__EXERCISE INSTRUCTIONS__
Please return the lines below verbatim, beginning at the one that has "orange L-shape: moved 57 px left, 31 px down" and stopping after the one that has "blue cross: moved 20 px down", and add no other lines.

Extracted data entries
__________________________________________________
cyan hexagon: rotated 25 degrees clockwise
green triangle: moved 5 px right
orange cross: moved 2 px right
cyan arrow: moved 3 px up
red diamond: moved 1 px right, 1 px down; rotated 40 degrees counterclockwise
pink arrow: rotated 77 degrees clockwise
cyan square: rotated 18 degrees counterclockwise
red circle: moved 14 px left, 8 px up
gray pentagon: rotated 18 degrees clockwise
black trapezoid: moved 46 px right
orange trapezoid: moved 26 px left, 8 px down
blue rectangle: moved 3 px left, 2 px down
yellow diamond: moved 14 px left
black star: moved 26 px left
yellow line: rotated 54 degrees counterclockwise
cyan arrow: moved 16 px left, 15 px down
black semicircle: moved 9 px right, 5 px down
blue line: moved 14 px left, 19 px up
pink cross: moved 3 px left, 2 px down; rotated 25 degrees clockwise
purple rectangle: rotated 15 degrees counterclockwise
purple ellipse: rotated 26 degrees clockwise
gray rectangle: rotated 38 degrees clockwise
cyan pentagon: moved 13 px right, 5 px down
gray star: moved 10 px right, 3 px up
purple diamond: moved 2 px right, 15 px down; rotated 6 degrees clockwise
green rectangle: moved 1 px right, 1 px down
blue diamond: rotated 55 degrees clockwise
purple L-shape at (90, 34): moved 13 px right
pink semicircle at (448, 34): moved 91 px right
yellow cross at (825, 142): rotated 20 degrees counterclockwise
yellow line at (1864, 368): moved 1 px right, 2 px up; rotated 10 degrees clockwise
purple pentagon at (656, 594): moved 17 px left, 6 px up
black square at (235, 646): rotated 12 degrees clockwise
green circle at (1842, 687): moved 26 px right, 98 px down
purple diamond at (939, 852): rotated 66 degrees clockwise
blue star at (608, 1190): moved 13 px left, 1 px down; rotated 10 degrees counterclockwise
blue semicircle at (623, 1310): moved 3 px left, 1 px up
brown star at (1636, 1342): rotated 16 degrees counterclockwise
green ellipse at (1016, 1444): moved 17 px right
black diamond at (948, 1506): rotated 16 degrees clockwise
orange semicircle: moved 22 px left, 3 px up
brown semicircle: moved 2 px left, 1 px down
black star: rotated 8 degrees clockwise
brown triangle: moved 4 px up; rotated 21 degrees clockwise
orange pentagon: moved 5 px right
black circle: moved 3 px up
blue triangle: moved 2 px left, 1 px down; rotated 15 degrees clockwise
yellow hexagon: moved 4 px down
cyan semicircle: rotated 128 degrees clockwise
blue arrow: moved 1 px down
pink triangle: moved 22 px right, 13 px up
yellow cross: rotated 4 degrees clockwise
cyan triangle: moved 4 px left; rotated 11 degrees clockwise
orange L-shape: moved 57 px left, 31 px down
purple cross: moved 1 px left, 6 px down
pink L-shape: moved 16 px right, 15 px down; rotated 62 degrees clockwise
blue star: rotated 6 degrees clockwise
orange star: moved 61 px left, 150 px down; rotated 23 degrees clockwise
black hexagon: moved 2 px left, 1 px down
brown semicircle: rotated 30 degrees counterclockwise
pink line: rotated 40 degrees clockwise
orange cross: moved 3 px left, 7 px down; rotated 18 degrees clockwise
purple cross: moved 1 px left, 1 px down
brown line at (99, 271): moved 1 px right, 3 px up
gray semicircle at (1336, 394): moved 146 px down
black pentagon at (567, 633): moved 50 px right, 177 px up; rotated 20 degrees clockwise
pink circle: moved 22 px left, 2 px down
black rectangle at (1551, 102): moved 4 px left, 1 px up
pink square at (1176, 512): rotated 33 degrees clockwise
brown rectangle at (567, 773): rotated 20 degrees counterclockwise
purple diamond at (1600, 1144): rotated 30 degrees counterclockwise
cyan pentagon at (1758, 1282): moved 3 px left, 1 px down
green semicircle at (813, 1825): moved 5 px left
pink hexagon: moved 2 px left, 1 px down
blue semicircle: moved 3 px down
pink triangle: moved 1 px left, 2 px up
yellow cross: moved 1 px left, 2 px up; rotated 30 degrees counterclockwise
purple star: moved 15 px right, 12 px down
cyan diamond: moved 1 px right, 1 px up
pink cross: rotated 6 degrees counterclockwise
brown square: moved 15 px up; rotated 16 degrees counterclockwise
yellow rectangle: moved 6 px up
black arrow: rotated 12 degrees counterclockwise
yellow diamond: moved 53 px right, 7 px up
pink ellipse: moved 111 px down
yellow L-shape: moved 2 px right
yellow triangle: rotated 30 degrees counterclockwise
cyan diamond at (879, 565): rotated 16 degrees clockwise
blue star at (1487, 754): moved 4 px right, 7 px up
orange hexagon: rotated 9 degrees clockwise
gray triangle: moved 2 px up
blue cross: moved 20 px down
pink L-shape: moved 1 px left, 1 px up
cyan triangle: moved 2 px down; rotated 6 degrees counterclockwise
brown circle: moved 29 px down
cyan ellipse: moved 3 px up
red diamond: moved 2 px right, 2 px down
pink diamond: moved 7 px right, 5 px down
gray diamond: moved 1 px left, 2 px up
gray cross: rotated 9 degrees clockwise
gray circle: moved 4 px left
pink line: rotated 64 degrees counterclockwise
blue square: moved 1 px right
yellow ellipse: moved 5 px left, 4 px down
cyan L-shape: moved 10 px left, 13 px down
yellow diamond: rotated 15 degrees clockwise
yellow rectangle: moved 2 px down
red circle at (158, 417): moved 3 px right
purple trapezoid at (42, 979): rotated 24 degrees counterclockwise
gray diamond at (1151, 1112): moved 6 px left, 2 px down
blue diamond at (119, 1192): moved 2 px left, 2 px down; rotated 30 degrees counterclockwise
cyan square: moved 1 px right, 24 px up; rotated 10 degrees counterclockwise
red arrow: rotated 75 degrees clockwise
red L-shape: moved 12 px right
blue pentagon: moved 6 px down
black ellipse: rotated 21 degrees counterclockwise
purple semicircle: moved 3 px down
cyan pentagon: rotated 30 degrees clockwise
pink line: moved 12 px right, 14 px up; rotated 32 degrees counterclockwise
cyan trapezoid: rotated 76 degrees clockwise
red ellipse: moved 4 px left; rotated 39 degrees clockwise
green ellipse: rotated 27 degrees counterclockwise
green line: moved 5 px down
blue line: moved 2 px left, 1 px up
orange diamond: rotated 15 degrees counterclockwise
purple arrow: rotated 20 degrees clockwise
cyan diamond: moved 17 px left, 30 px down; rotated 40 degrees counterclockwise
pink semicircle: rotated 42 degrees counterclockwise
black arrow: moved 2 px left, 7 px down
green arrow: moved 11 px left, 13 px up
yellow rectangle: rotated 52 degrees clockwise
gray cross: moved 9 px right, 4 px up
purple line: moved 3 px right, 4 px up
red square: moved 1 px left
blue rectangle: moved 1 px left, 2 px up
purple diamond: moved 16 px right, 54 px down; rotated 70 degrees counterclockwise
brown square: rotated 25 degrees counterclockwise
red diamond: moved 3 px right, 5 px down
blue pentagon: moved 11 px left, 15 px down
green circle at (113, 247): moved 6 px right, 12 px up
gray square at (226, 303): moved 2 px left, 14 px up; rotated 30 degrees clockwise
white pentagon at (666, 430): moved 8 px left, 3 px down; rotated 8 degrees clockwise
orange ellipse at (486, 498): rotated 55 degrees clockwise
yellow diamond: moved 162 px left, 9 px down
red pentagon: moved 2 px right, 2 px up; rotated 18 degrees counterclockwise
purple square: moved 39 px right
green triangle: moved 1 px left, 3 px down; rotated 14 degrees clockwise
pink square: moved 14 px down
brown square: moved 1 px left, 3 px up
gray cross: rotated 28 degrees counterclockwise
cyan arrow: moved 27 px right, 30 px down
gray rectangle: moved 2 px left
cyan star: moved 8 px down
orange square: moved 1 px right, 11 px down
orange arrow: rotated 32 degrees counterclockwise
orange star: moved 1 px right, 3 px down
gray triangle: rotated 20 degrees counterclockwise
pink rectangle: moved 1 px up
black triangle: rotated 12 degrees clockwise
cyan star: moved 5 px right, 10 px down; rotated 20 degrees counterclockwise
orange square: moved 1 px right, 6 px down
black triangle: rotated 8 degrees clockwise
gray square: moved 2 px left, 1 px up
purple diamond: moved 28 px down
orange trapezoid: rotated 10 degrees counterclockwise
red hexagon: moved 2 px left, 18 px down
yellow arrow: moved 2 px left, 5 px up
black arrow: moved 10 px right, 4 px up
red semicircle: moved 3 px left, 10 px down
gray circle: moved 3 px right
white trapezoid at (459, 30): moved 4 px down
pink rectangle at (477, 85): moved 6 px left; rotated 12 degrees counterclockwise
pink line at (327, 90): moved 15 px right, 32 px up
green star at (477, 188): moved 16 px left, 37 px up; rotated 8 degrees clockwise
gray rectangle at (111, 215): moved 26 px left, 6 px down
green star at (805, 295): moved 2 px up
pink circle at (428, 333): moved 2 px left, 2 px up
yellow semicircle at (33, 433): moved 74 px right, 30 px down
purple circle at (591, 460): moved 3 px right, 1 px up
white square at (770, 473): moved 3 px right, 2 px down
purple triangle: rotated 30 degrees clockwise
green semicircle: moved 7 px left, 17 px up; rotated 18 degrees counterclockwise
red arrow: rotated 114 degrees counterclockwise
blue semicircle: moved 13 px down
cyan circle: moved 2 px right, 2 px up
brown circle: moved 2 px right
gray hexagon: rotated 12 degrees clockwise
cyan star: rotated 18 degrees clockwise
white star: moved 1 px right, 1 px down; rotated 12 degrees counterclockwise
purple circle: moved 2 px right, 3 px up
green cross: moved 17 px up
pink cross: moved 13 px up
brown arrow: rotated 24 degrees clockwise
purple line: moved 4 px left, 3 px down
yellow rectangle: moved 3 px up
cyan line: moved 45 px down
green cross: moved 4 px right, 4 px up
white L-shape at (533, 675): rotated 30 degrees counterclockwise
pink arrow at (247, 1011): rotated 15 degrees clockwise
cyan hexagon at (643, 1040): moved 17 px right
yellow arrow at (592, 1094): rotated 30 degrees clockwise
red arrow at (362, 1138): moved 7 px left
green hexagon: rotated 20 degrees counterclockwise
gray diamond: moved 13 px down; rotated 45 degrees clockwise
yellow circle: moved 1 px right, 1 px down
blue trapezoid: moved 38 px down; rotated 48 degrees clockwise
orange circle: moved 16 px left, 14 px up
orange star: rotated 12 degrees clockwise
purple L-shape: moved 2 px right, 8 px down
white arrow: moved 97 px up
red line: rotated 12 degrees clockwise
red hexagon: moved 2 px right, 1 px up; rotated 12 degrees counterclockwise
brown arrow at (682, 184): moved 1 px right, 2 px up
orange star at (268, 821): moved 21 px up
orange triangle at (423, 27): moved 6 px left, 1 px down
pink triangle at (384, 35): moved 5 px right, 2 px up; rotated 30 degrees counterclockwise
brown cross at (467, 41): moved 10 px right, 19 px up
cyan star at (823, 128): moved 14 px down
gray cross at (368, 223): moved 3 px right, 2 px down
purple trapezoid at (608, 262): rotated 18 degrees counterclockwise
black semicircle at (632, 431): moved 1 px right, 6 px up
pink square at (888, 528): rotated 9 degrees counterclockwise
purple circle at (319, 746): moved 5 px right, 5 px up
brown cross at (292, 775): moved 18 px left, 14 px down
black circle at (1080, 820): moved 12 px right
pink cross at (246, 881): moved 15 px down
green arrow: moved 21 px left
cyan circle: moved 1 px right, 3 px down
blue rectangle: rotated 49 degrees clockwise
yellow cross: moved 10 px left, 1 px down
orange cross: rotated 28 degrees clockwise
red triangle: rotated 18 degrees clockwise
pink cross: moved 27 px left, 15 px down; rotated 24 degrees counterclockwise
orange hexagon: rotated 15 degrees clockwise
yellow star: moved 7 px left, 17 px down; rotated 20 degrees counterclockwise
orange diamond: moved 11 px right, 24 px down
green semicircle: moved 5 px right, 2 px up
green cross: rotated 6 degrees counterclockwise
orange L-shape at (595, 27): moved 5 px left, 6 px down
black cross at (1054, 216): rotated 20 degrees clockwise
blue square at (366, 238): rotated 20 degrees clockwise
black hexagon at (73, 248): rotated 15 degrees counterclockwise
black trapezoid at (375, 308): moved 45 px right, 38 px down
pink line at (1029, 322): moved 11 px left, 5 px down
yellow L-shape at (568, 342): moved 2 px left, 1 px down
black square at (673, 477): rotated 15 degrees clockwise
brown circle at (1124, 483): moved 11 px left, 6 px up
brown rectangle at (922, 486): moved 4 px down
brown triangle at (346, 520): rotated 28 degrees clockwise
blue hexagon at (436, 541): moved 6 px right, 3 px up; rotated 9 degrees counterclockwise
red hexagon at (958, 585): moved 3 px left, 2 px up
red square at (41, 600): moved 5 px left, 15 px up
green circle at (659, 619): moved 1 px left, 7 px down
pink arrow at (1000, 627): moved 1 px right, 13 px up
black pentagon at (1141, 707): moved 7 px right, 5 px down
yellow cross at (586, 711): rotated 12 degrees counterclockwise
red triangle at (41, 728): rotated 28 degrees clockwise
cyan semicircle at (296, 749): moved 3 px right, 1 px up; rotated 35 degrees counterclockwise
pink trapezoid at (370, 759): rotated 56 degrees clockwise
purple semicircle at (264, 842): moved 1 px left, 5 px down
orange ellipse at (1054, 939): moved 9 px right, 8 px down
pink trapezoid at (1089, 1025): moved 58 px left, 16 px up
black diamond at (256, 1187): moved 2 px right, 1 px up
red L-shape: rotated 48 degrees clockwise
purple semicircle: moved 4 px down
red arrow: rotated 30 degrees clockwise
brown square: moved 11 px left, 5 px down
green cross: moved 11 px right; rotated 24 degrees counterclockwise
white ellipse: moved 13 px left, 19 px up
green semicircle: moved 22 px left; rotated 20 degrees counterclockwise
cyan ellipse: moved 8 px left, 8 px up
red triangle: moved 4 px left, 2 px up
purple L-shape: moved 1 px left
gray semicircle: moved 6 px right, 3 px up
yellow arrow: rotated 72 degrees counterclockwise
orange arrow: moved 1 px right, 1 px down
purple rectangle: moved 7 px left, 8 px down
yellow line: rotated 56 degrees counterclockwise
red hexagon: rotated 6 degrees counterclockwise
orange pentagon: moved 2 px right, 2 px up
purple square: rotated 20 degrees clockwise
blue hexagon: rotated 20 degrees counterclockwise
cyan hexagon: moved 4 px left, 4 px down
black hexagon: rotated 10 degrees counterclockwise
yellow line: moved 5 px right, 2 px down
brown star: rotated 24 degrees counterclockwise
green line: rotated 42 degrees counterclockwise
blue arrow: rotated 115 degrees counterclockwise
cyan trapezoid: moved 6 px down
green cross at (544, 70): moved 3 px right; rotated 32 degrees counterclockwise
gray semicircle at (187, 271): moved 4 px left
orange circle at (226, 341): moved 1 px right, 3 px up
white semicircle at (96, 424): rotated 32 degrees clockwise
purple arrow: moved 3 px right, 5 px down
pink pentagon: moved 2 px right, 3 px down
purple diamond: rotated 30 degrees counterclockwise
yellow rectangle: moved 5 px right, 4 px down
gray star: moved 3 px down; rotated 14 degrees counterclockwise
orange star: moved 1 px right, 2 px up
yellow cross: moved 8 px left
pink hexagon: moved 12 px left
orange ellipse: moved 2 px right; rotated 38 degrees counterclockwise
__________________________________________________
__SOLUTION FOR THIS TASK__
orange L-shape: moved 57 px left, 31 px down
purple cross: moved 1 px left, 6 px down
pink L-shape: moved 16 px right, 15 px down; rotated 62 degrees clockwise
blue star: rotated 6 degrees clockwise
orange star: moved 61 px left, 150 px down; rotated 23 degrees clockwise
black hexagon: moved 2 px left, 1 px down
brown semicircle: rotated 30 degrees counterclockwise
pink line: rotated 40 degrees clockwise
orange cross: moved 3 px left, 7 px down; rotated 18 degrees clockwise
purple cross: moved 1 px left, 1 px down
brown line at (99, 271): moved 1 px right, 3 px up
gray semicircle at (1336, 394): moved 146 px down
black pentagon at (567, 633): moved 50 px right, 177 px up; rotated 20 degrees clockwise
pink circle: moved 22 px left, 2 px down
black rectangle at (1551, 102): moved 4 px left, 1 px up
pink square at (1176, 512): rotated 33 degrees clockwise
brown rectangle at (567, 773): rotated 20 degrees counterclockwise
purple diamond at (1600, 1144): rotated 30 degrees counterclockwise
cyan pentagon at (1758, 1282): moved 3 px left, 1 px down
green semicircle at (813, 1825): moved 5 px left
pink hexagon: moved 2 px left, 1 px down
blue semicircle: moved 3 px down
pink triangle: moved 1 px left, 2 px up
yellow cross: moved 1 px left, 2 px up; rotated 30 degrees counterclockwise
purple star: moved 15 px right, 12 px down
cyan diamond: moved 1 px right, 1 px up
pink cross: rotated 6 degrees counterclockwise
brown square: moved 15 px up; rotated 16 degrees counterclockwise
yellow rectangle: moved 6 px up
black arrow: rotated 12 degrees counterclockwise
yellow diamond: moved 53 px right, 7 px up
pink ellipse: moved 111 px down
yellow L-shape: moved 2 px right
yellow triangle: rotated 30 degrees counterclockwise
cyan diamond at (879, 565): rotated 16 degrees clockwise
blue star at (1487, 754): moved 4 px right, 7 px up
orange hexagon: rotated 9 degrees clockwise
gray triangle: moved 2 px up
blue cross: moved 20 px down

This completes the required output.